_PROMPT_
Copy each line of the data beneath in which the word "white" appears.

_SOURCE DATA_

=======

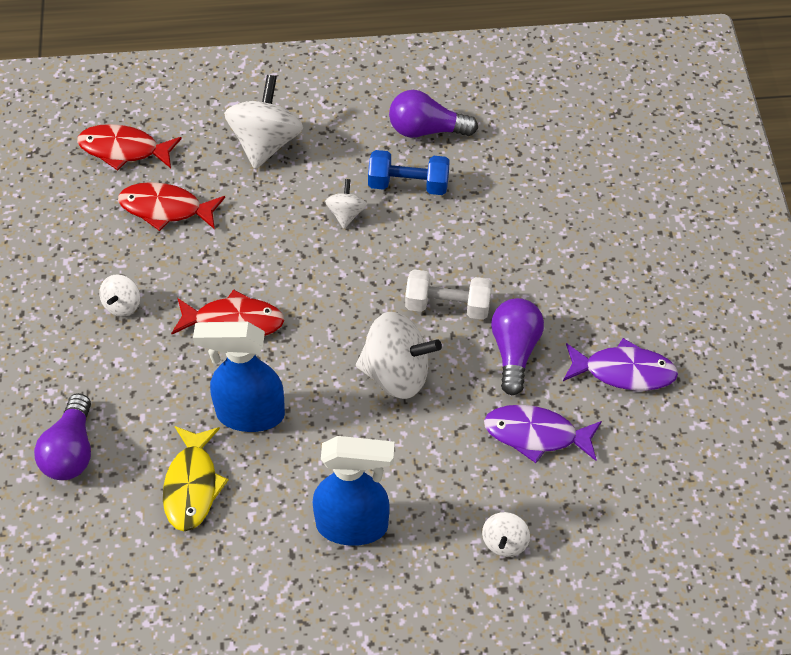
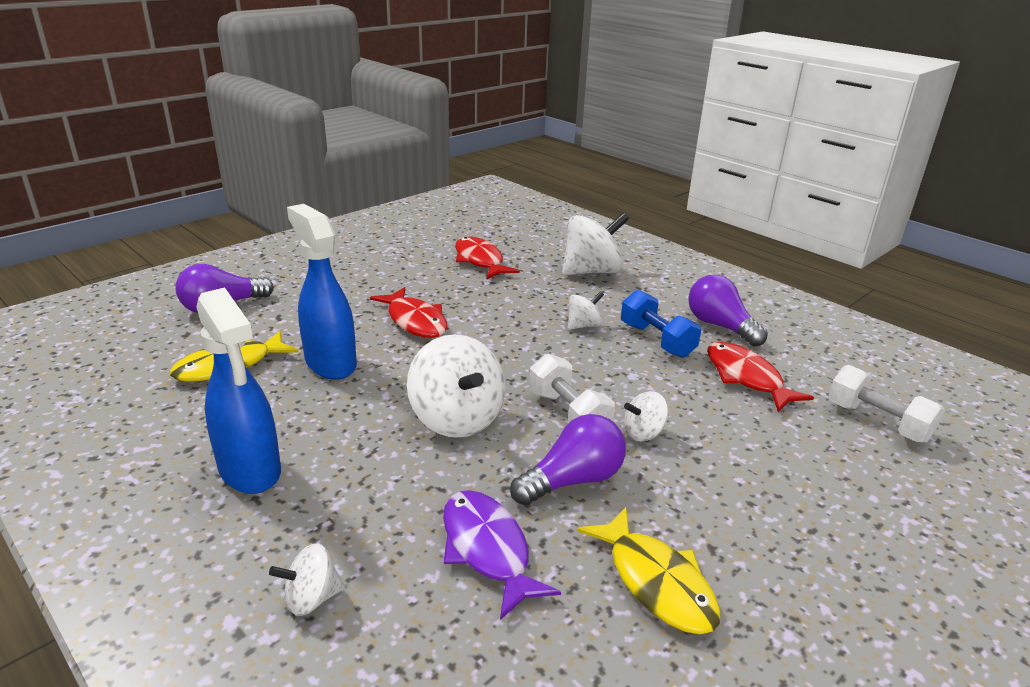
camera: 50 degrees right, 25 degrees down
(122, 305) = (377, 277): white spinning top -> white spinning top (643, 433)
(124, 150) = (506, 232): red fish -> red fish (746, 378)
(600, 147) = (877, 422): none -> white dumbbell
(624, 372) = (656, 582): purple fish -> yellow fish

=======

_ANSWER FOR THIS EXERCISE_
(122, 305) = (377, 277): white spinning top -> white spinning top (643, 433)
(600, 147) = (877, 422): none -> white dumbbell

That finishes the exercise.